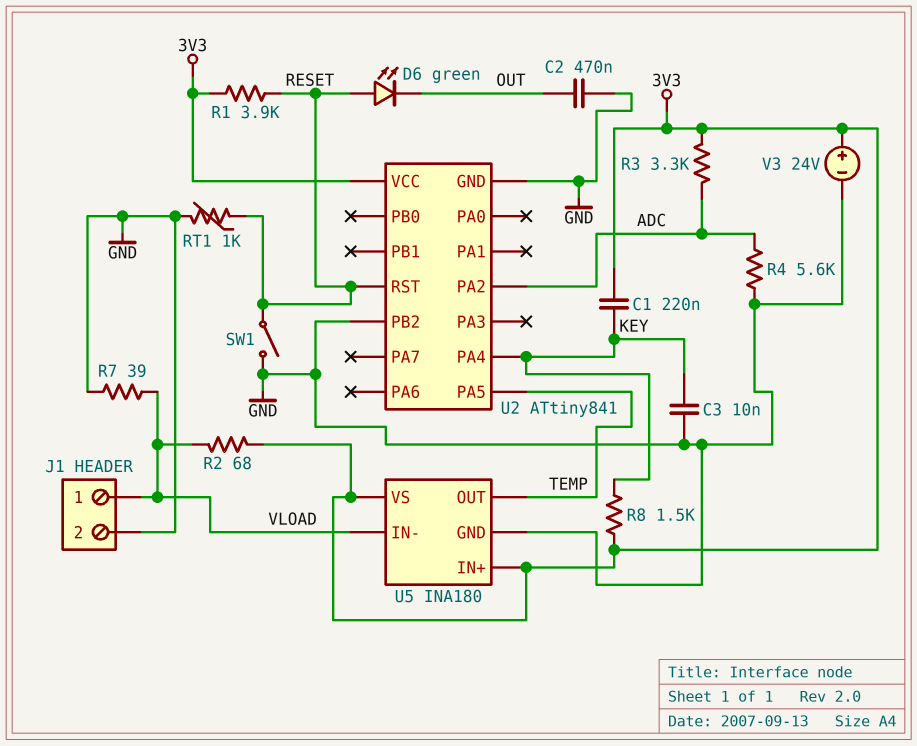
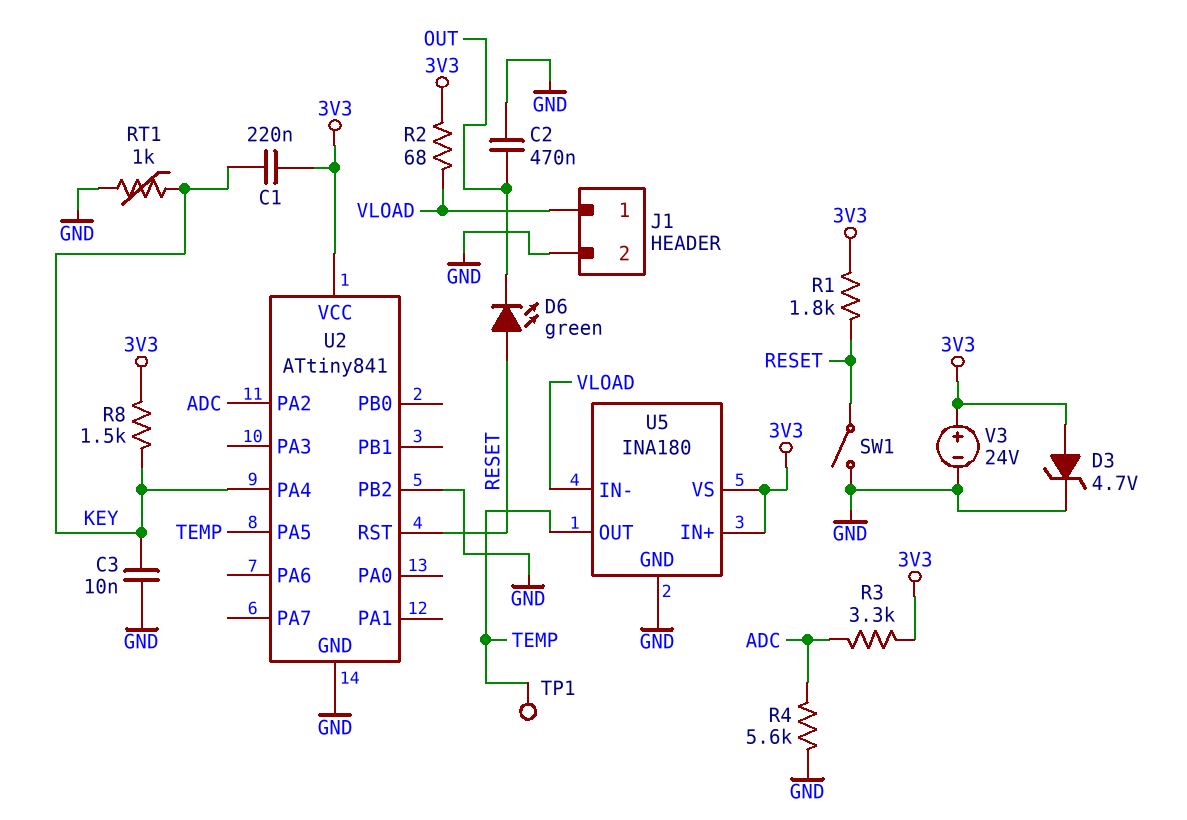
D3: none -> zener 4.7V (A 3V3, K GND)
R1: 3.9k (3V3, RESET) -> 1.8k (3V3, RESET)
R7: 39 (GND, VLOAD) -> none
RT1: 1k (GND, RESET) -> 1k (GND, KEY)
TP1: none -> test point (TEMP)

--

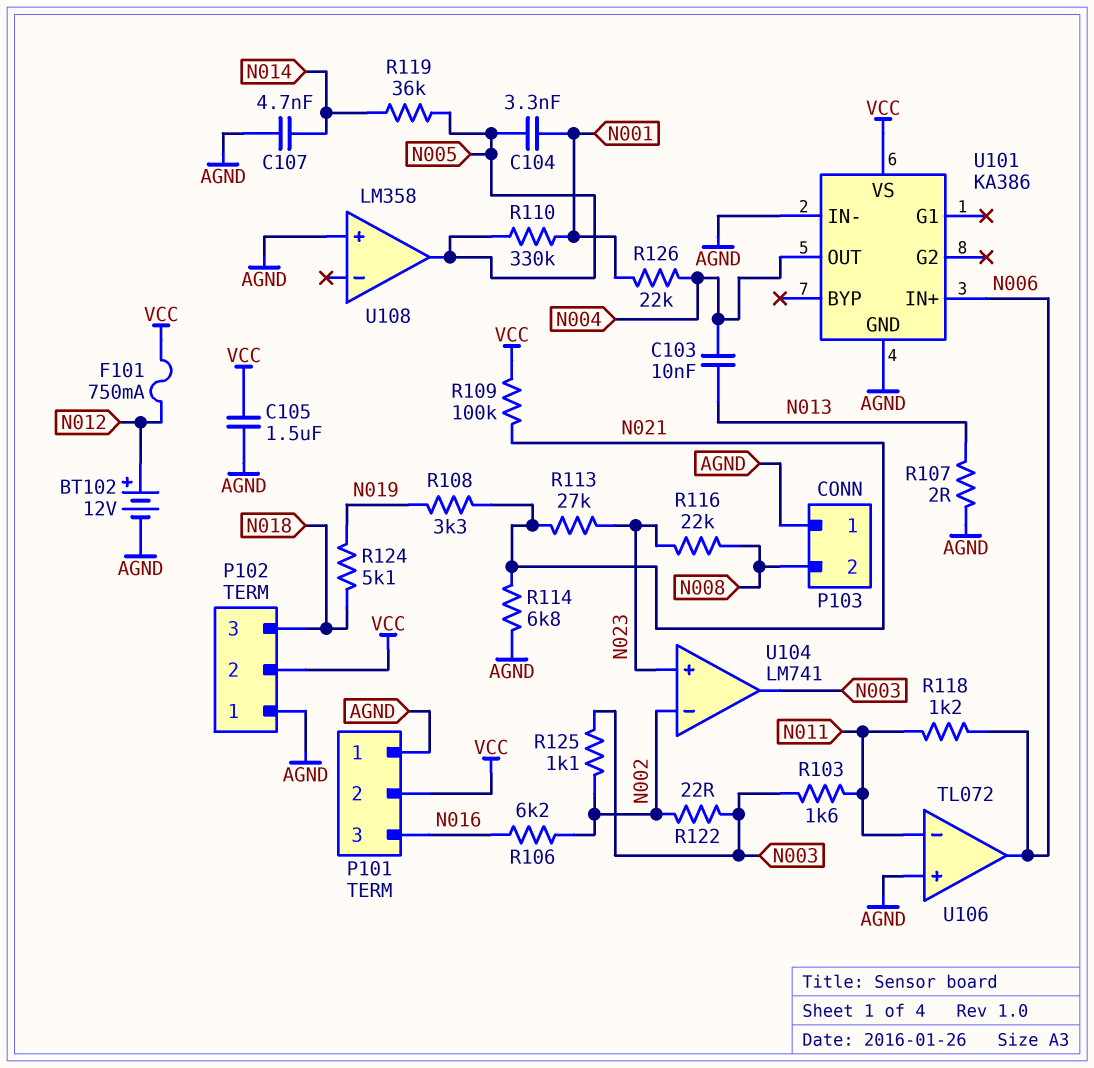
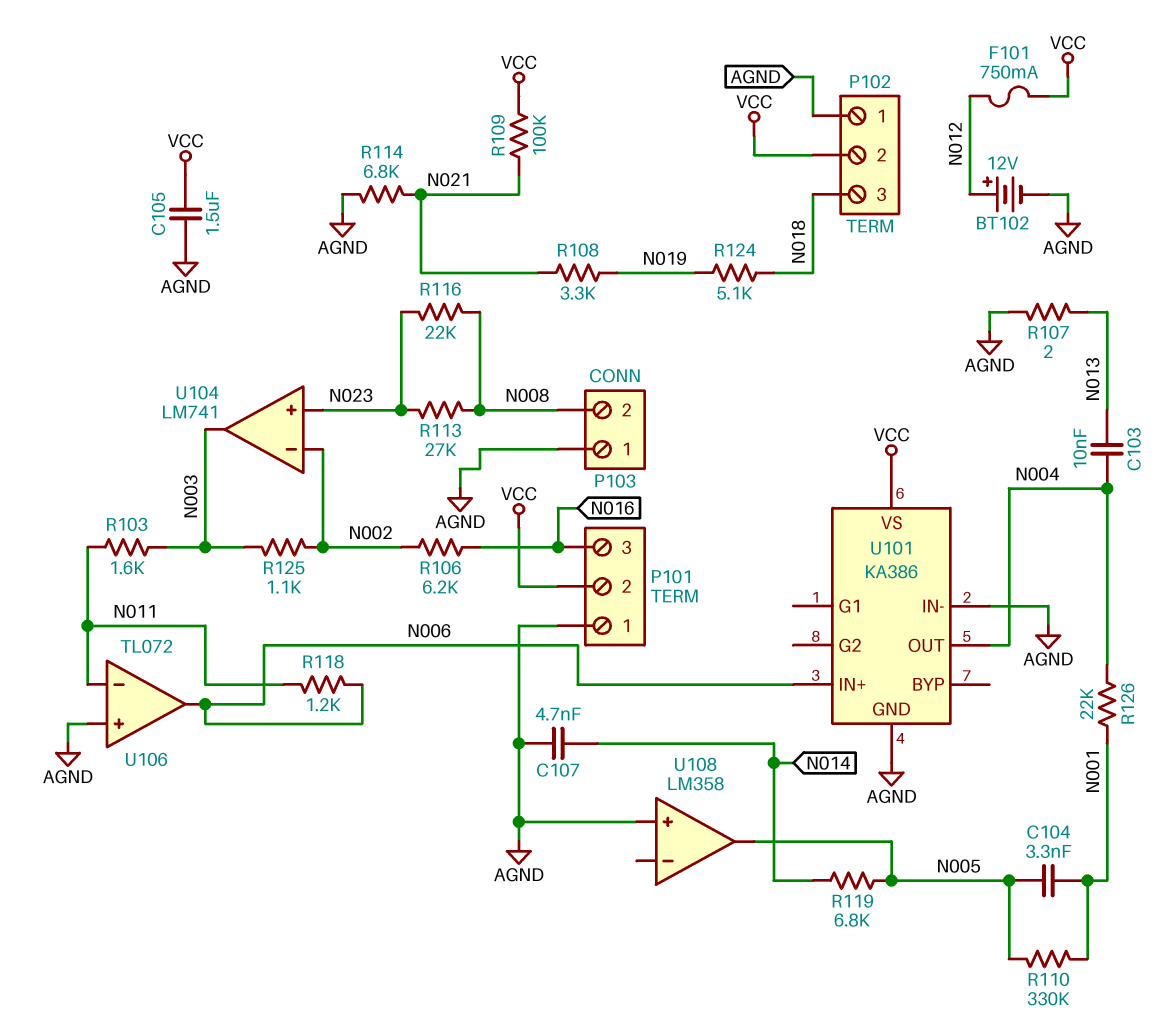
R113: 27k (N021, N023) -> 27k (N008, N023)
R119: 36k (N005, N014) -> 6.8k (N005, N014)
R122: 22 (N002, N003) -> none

▶ _What this task involves_:
Gather up every line from the listing above in which the word "none" occurs.

▶ _Exercise output_:
D3: none -> zener 4.7V (A 3V3, K GND)
R7: 39 (GND, VLOAD) -> none
TP1: none -> test point (TEMP)
R122: 22 (N002, N003) -> none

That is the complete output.